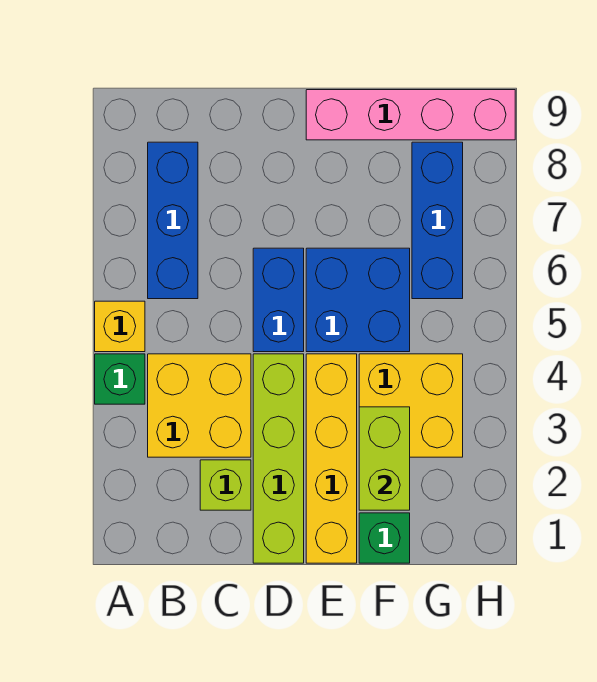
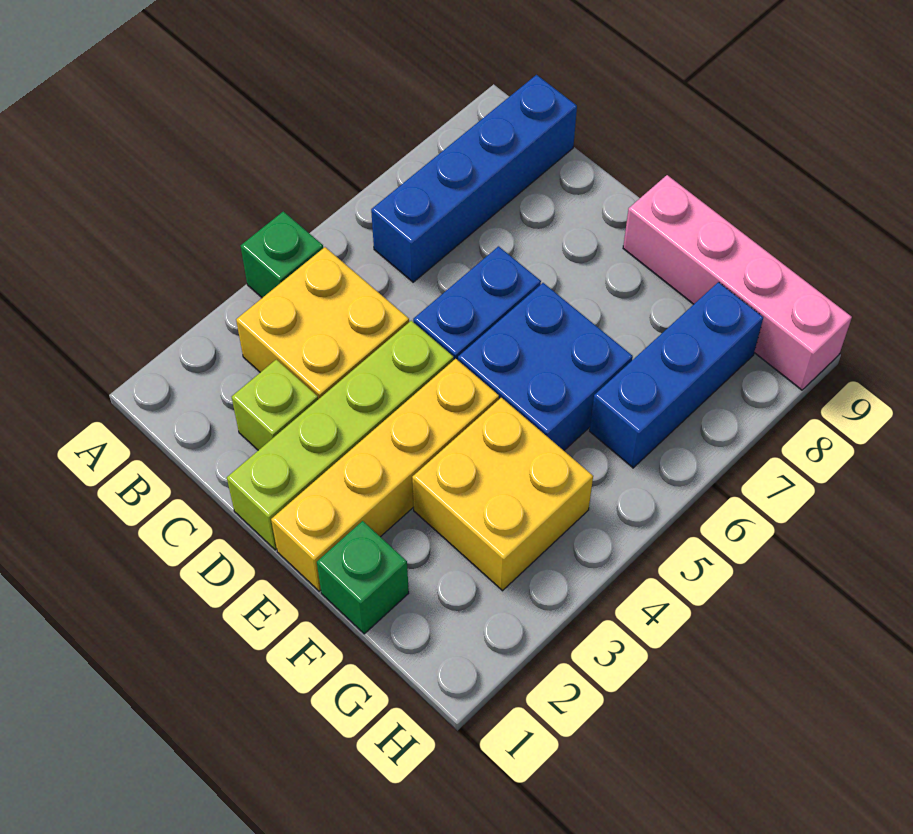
yellow brick A5 level 1 -> none
blue brick B6:B8 level 1 -> blue brick B6:B9 level 1
lime brick F2:F3 level 2 -> none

# # # #

**Instructions to follow**
Which of the lines above mention the word "none"? Pull those lines out.

**Answer box**
yellow brick A5 level 1 -> none
lime brick F2:F3 level 2 -> none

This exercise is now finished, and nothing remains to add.